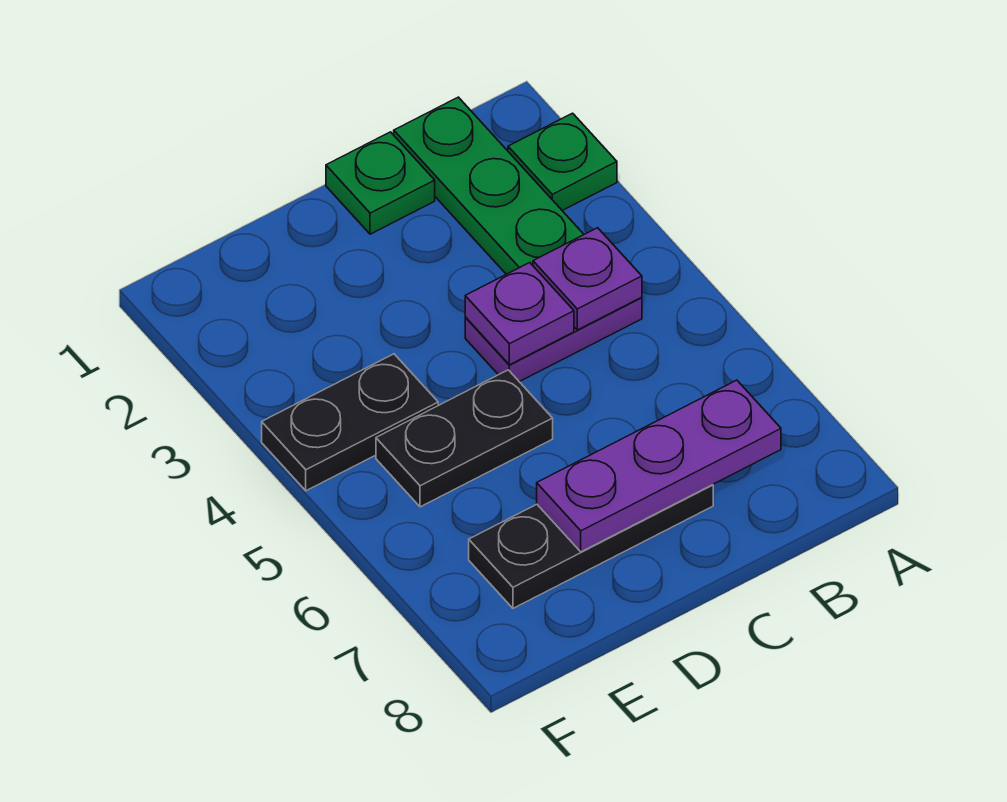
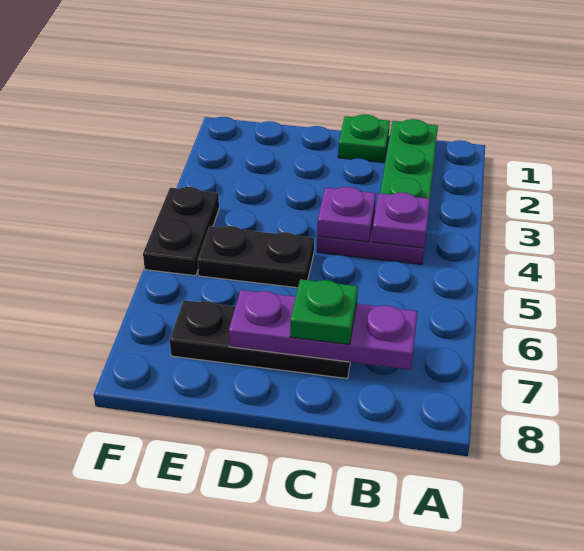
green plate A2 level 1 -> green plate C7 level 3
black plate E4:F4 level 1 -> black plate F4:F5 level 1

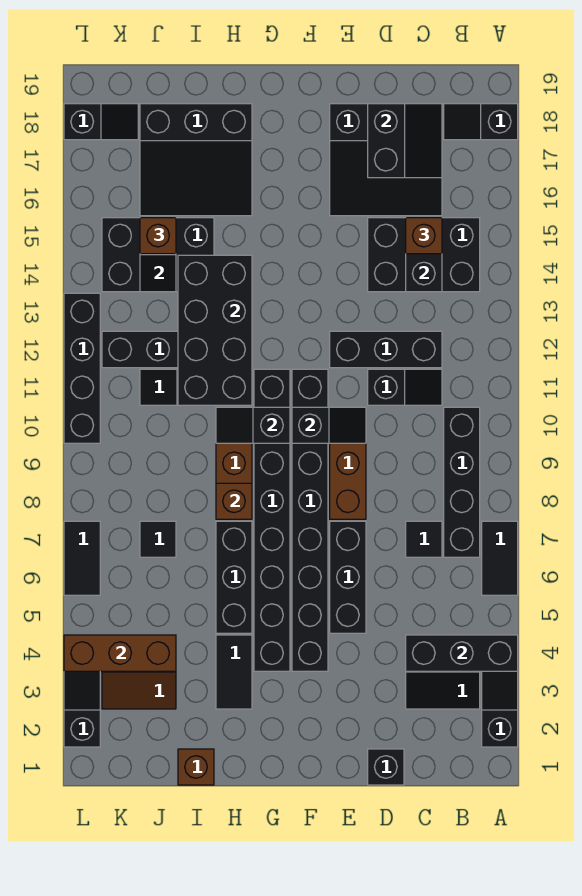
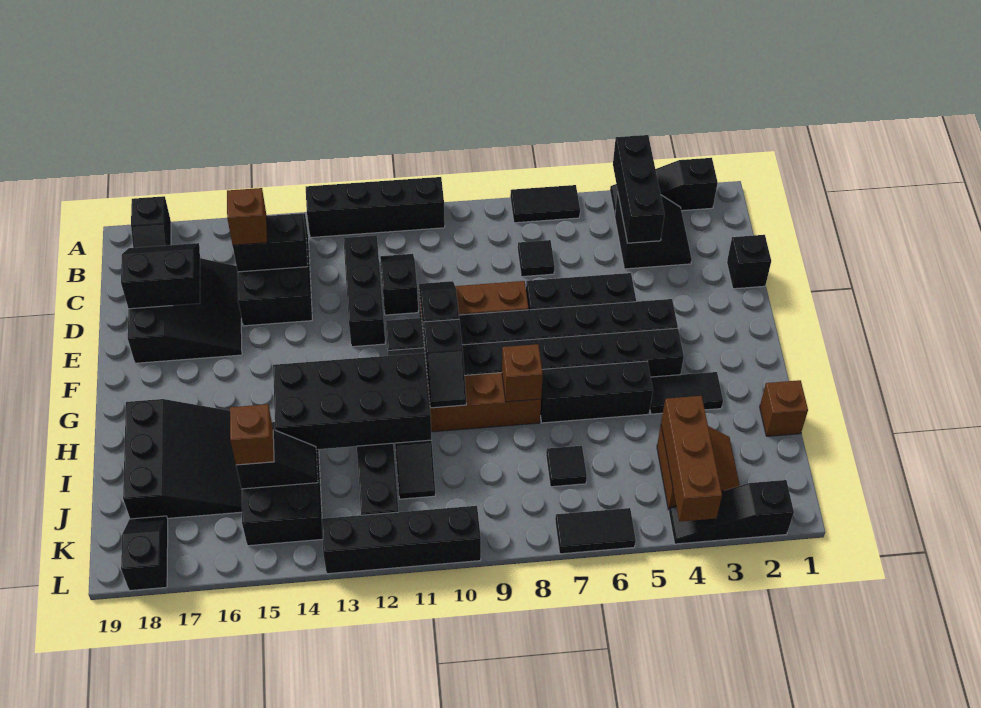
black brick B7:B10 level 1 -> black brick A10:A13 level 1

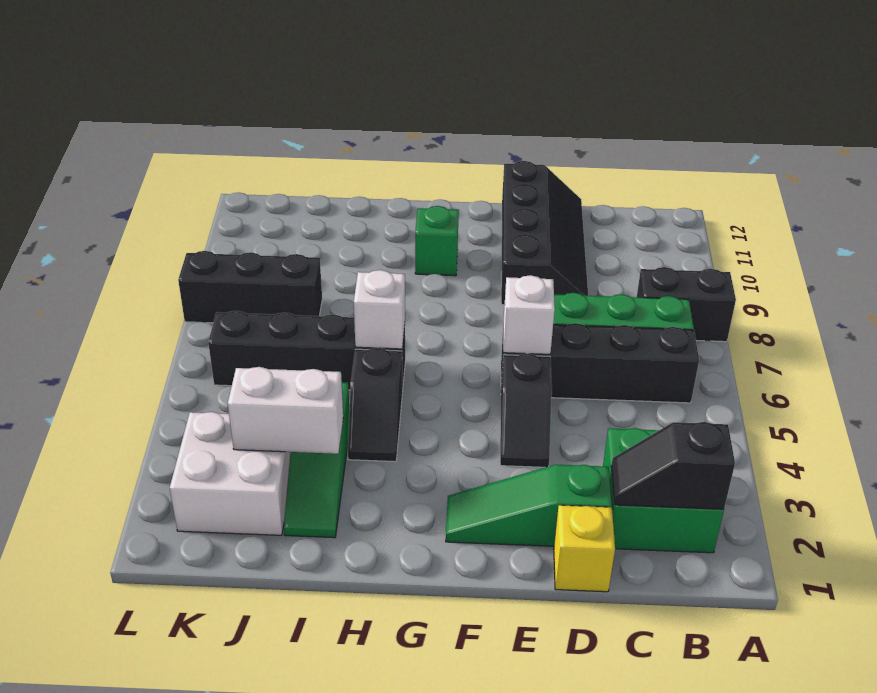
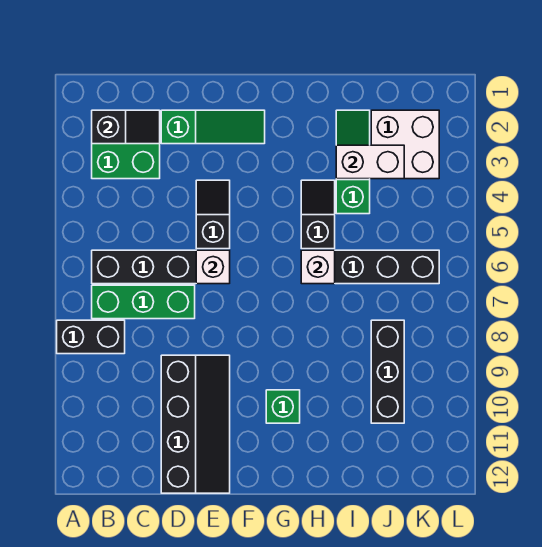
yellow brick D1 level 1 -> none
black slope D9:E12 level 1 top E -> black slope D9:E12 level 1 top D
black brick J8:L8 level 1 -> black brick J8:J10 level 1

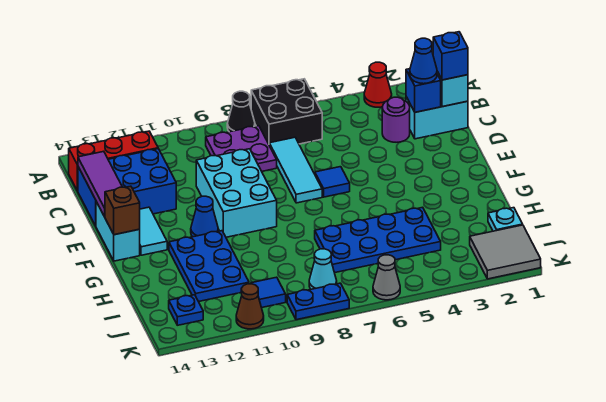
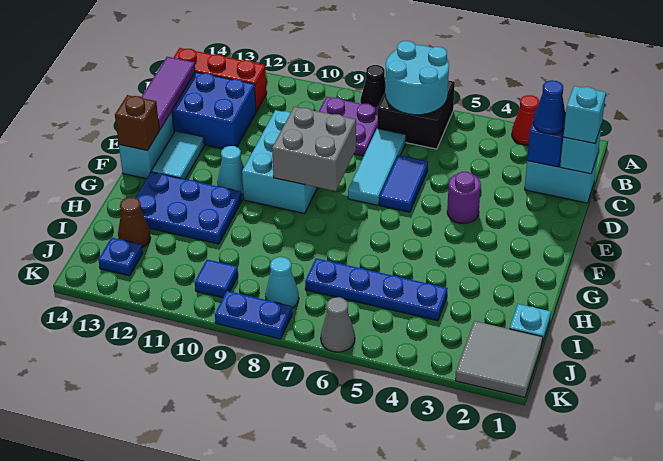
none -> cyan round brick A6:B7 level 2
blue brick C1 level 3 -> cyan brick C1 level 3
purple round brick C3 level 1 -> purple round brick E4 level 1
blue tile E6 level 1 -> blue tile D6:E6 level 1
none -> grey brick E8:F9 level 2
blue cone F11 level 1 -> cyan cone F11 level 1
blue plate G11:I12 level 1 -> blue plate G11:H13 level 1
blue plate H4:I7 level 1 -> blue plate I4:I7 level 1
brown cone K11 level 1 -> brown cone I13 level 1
━━━━━━━━━━━━━━━━━━━━━━━━━━━━━━
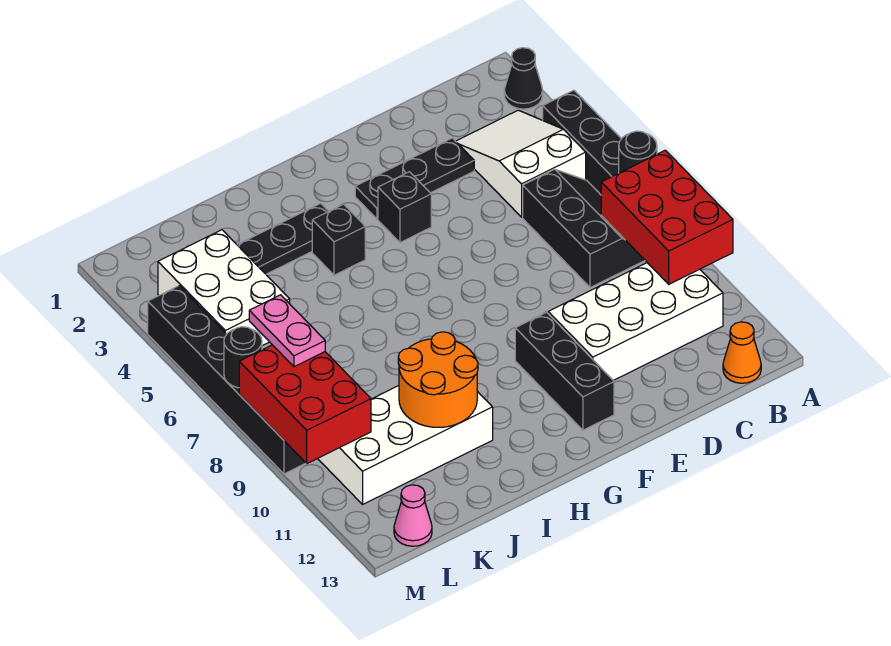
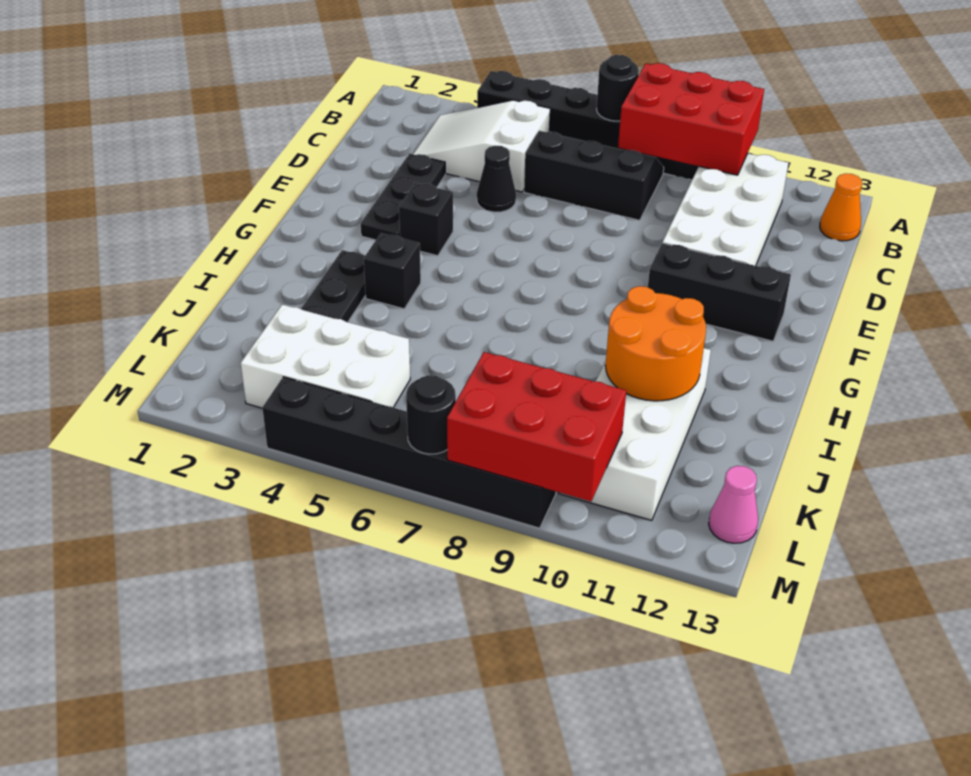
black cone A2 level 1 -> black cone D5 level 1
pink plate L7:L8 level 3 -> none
━━━━━━━━━━━━━━━━━━━━━━━━━━━━━━
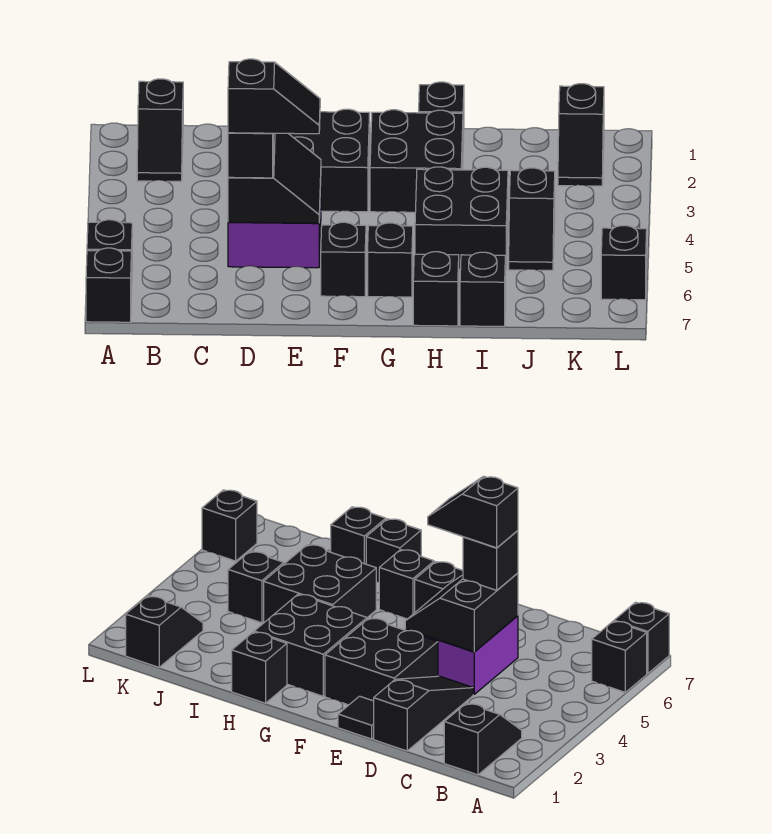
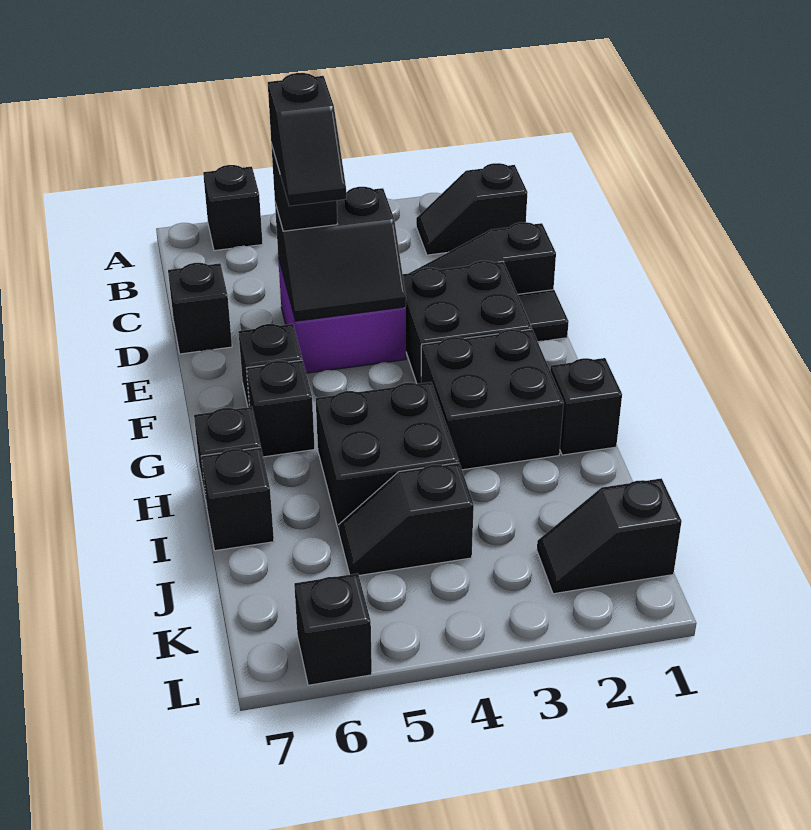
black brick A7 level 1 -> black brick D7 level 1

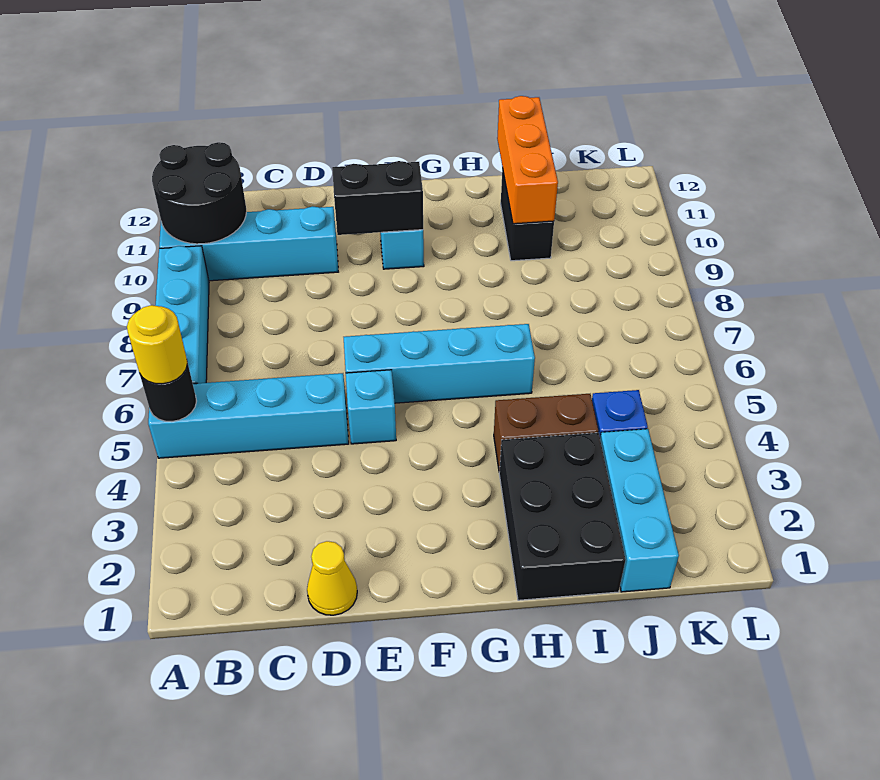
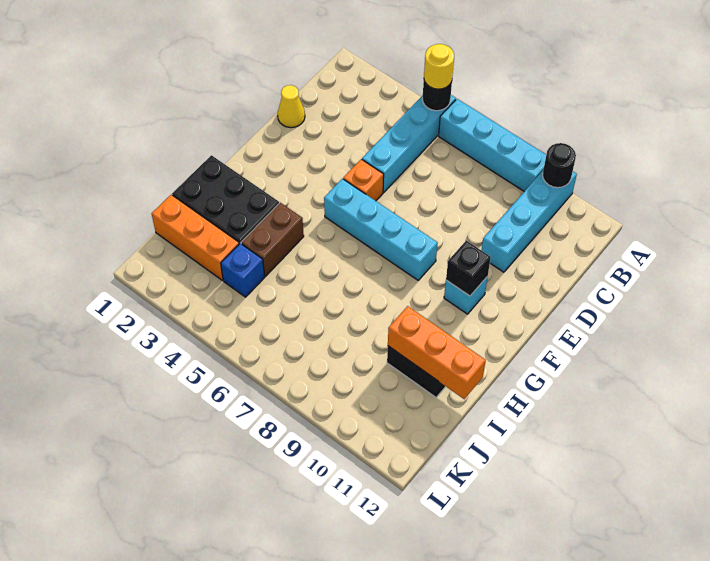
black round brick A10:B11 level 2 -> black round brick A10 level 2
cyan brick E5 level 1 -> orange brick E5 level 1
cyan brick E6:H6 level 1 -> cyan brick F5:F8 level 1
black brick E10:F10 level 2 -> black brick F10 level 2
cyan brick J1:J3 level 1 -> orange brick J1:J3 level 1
━━━━━━━━━━━━━━━━━━━━━━━━━━━━━━
→ **What you need to do**
Within the data above, pick out all lines holding the word "orange".

→ **Exercise output**
cyan brick E5 level 1 -> orange brick E5 level 1
cyan brick J1:J3 level 1 -> orange brick J1:J3 level 1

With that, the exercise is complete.